:: Dataset records ::

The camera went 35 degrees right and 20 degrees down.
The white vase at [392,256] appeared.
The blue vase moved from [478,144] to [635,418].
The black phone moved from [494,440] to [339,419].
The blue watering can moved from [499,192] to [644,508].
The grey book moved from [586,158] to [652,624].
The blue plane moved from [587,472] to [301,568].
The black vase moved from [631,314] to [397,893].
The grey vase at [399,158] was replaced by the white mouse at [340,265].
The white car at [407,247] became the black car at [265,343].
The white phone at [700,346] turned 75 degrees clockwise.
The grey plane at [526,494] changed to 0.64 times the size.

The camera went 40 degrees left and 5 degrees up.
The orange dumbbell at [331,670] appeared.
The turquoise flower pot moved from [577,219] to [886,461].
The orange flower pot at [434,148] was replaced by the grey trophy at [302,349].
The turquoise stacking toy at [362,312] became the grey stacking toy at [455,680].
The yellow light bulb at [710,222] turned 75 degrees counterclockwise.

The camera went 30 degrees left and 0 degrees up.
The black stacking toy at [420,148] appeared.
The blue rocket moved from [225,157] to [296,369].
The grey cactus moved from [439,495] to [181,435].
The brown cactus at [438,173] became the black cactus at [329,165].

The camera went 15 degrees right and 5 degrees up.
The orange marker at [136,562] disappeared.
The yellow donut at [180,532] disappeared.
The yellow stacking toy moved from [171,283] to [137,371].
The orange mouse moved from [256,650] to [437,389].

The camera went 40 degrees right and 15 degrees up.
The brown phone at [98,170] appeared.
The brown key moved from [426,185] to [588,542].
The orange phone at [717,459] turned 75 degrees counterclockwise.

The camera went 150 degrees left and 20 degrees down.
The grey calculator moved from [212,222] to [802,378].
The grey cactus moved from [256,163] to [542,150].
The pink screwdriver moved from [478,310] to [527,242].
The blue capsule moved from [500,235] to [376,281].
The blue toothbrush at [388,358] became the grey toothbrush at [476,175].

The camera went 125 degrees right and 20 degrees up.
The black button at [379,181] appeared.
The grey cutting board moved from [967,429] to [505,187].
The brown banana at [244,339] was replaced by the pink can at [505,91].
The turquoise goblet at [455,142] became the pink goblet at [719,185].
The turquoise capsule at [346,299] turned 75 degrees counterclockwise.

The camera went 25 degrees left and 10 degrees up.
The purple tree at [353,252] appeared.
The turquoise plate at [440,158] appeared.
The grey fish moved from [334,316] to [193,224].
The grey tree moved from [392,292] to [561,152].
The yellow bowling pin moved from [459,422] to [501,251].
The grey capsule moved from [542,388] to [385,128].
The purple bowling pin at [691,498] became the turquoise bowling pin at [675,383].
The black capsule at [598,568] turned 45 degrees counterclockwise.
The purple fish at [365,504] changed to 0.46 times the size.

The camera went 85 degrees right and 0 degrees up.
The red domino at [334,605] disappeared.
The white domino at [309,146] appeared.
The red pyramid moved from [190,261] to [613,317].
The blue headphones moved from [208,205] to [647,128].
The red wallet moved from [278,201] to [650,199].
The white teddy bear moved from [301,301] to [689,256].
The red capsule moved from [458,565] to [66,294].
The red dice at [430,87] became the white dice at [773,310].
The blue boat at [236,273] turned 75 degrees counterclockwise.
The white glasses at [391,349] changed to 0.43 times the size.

:::

◆ Task requirements
Whenever a line of the entries contains the string "vase", copy that line.

◆ The completed task
The white vase at [392,256] appeared.
The blue vase moved from [478,144] to [635,418].
The black vase moved from [631,314] to [397,893].
The grey vase at [399,158] was replaced by the white mouse at [340,265].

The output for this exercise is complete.